| ASSIGNED TASK |
Word for word, restate the lines from the start of the data down to the line with "cyan triangle: (99, 40) -> (75, 25), moved", both included.

| INPUT DATA |
- - - - - - -
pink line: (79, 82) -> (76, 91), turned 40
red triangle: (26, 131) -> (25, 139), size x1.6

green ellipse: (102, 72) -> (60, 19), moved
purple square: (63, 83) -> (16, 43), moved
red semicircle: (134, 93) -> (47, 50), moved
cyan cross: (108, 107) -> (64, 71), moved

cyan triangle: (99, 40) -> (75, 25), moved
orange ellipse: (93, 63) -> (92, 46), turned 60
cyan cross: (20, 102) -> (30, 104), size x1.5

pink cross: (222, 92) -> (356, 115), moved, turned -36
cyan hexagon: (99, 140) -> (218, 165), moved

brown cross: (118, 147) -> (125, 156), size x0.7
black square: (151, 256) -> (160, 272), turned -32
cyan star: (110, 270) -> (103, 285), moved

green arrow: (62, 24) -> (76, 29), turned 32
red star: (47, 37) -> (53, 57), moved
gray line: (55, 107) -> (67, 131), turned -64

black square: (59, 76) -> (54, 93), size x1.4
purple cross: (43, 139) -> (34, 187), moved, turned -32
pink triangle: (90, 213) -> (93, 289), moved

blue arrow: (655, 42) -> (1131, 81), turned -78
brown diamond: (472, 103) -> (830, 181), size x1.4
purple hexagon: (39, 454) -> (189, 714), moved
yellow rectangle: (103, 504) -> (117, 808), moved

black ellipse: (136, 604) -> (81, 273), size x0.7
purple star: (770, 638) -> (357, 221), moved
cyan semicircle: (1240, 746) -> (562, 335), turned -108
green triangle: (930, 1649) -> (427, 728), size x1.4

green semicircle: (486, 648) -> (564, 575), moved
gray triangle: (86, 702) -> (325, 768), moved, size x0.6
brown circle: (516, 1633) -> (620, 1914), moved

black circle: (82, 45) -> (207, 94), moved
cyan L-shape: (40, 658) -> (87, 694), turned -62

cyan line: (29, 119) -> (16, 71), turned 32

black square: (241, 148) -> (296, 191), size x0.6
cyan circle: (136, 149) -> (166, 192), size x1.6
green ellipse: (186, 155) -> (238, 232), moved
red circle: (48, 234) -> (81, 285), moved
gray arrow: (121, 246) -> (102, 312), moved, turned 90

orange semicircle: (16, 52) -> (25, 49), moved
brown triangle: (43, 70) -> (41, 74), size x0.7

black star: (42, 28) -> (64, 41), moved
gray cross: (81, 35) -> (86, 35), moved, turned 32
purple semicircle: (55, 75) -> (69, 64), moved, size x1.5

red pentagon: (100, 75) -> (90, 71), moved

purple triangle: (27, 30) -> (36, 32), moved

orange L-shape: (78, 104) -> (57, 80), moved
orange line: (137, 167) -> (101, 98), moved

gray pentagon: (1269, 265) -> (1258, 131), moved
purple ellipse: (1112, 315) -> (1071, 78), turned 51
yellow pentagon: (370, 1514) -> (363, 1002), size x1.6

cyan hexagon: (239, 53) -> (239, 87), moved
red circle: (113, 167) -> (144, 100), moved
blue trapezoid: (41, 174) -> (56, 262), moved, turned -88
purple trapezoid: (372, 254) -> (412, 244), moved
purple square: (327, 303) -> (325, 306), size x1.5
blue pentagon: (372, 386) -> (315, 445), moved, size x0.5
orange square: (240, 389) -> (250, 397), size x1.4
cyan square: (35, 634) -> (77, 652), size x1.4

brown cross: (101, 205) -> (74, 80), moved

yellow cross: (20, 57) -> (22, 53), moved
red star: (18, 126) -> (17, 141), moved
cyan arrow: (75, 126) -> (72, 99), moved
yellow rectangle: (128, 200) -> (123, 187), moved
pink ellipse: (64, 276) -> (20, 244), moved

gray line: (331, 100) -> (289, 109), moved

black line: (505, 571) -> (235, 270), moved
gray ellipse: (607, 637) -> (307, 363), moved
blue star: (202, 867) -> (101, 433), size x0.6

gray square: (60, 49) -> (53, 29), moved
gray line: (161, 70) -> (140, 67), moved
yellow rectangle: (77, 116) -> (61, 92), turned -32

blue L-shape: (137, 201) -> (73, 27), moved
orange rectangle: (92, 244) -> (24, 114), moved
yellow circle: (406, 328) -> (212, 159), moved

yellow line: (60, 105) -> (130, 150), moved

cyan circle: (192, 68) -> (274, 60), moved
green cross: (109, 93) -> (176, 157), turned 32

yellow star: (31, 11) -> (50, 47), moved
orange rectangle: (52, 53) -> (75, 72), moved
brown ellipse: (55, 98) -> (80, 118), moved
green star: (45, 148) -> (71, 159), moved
- - - - - - -
| SOLUTION BELOW |
pink line: (79, 82) -> (76, 91), turned 40
red triangle: (26, 131) -> (25, 139), size x1.6

green ellipse: (102, 72) -> (60, 19), moved
purple square: (63, 83) -> (16, 43), moved
red semicircle: (134, 93) -> (47, 50), moved
cyan cross: (108, 107) -> (64, 71), moved

cyan triangle: (99, 40) -> (75, 25), moved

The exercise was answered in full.